Problem to solve:
The lines to copy from the listing below are those that contain the string "cake".

Extracted entries:
◇ ◇ ◇ ◇ ◇ ◇ ◇
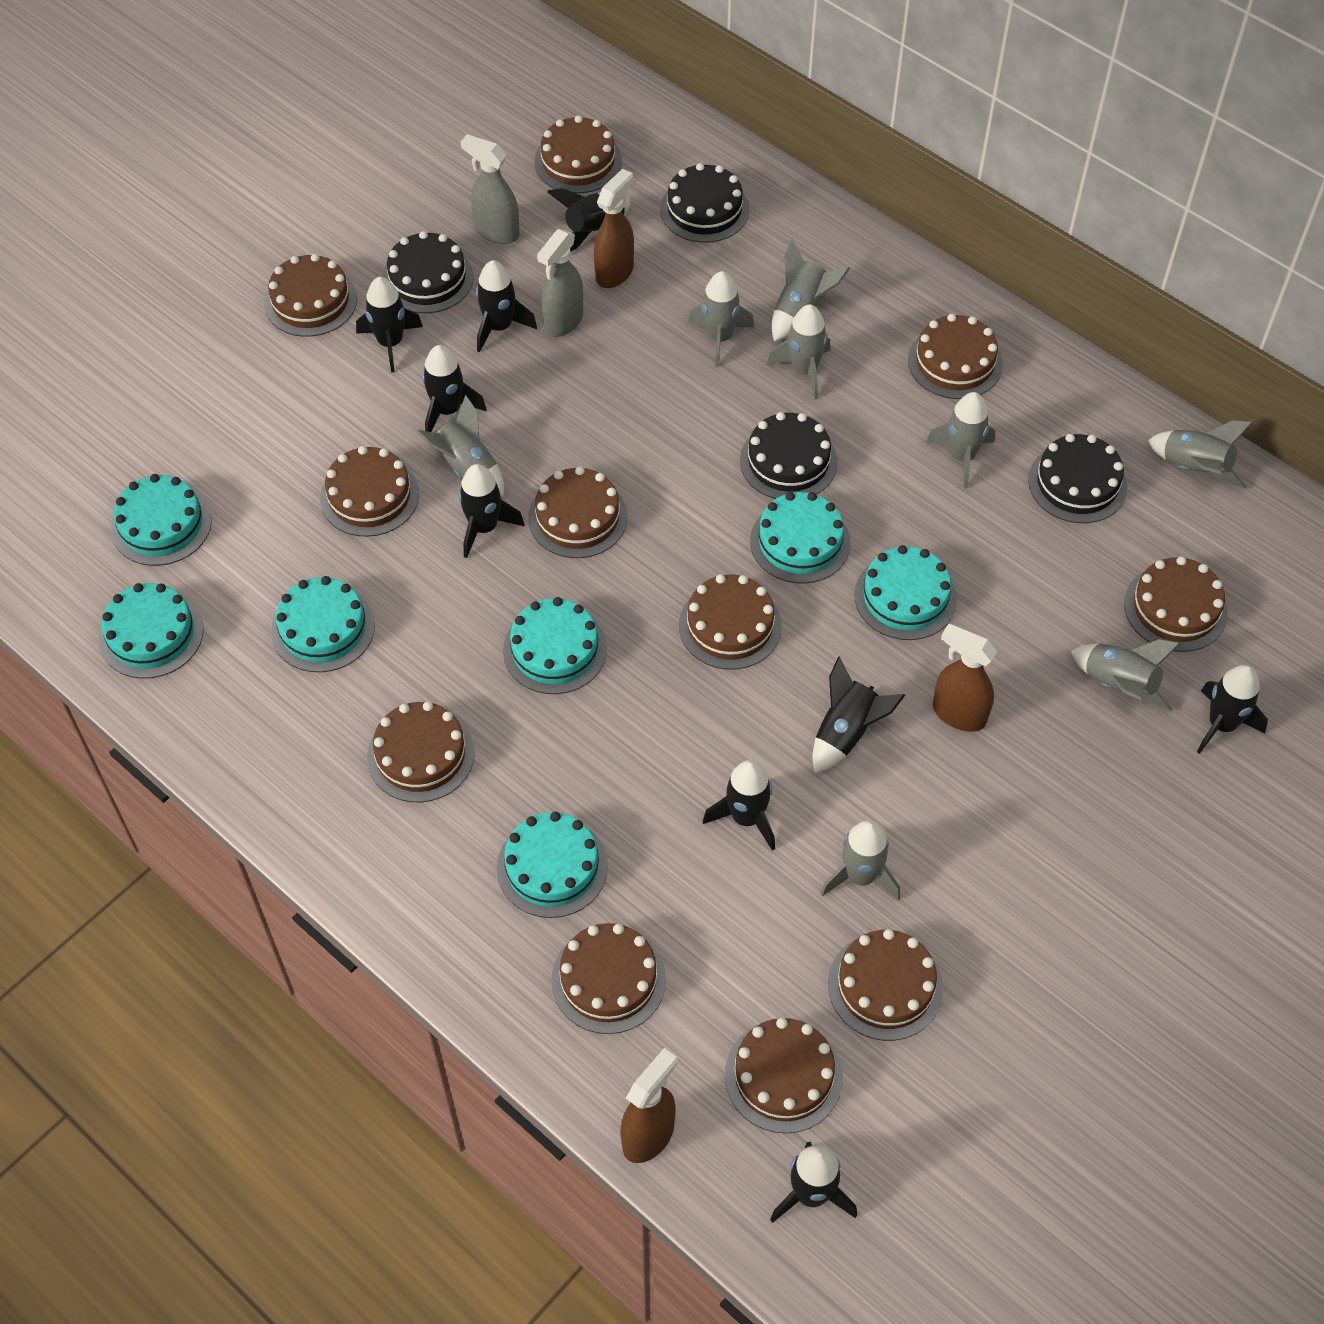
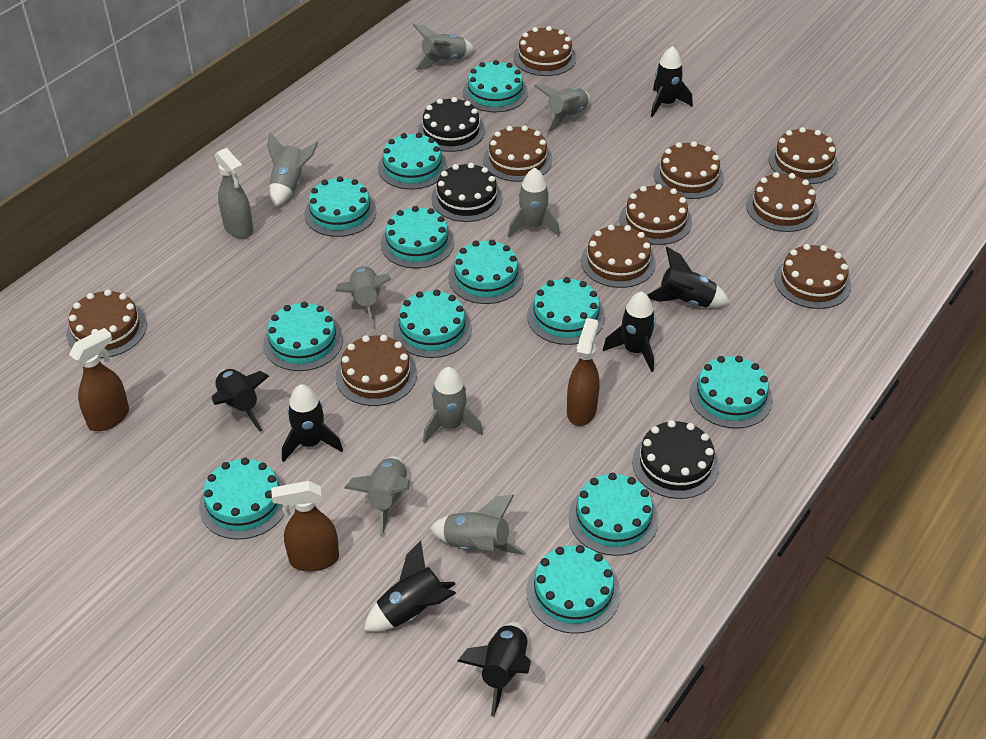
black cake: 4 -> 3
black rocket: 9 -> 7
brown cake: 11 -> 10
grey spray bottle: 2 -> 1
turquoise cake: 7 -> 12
◇ ◇ ◇ ◇ ◇ ◇ ◇
Result of the task:
black cake: 4 -> 3
brown cake: 11 -> 10
turquoise cake: 7 -> 12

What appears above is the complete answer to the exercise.